The response should consist of every line below, restated exactly, with no pictures.

The data:

+---+

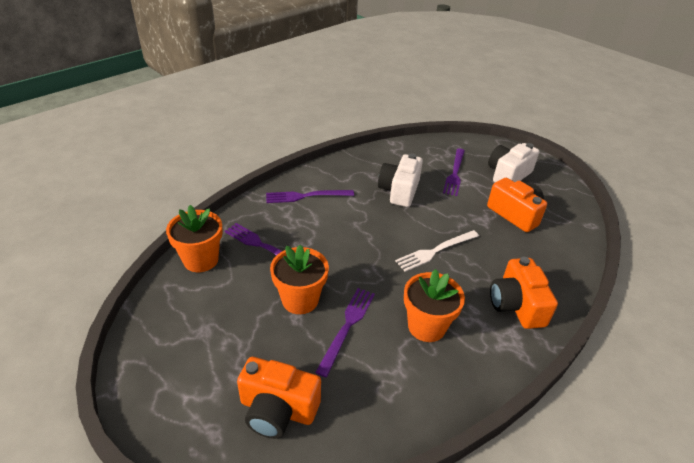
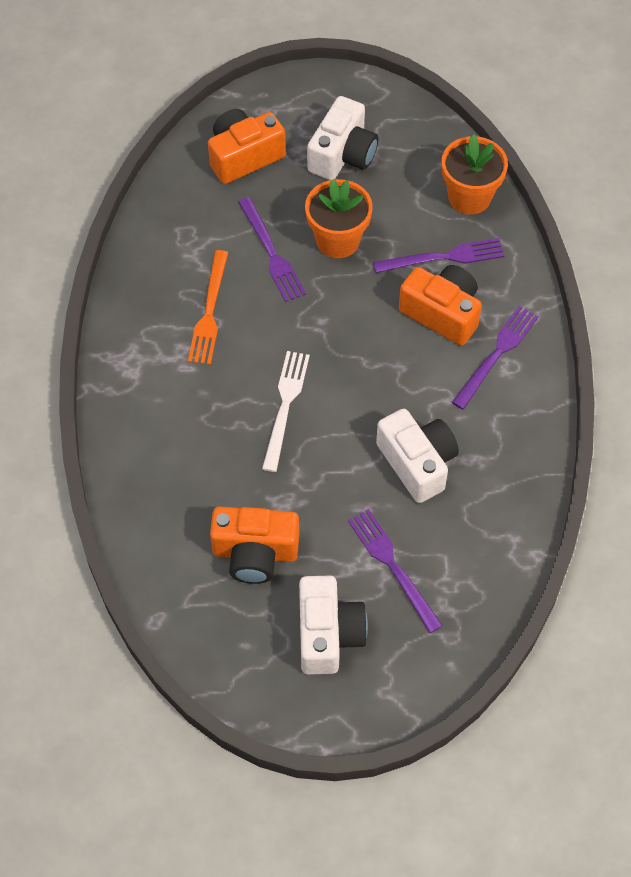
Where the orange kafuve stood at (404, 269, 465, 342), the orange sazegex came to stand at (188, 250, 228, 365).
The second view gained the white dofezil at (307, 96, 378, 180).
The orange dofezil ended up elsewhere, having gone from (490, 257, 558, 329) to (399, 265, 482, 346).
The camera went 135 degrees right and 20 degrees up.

+---+

Result:
Where the orange kafuve stood at (404, 269, 465, 342), the orange sazegex came to stand at (188, 250, 228, 365).
The second view gained the white dofezil at (307, 96, 378, 180).
The orange dofezil ended up elsewhere, having gone from (490, 257, 558, 329) to (399, 265, 482, 346).
The camera went 135 degrees right and 20 degrees up.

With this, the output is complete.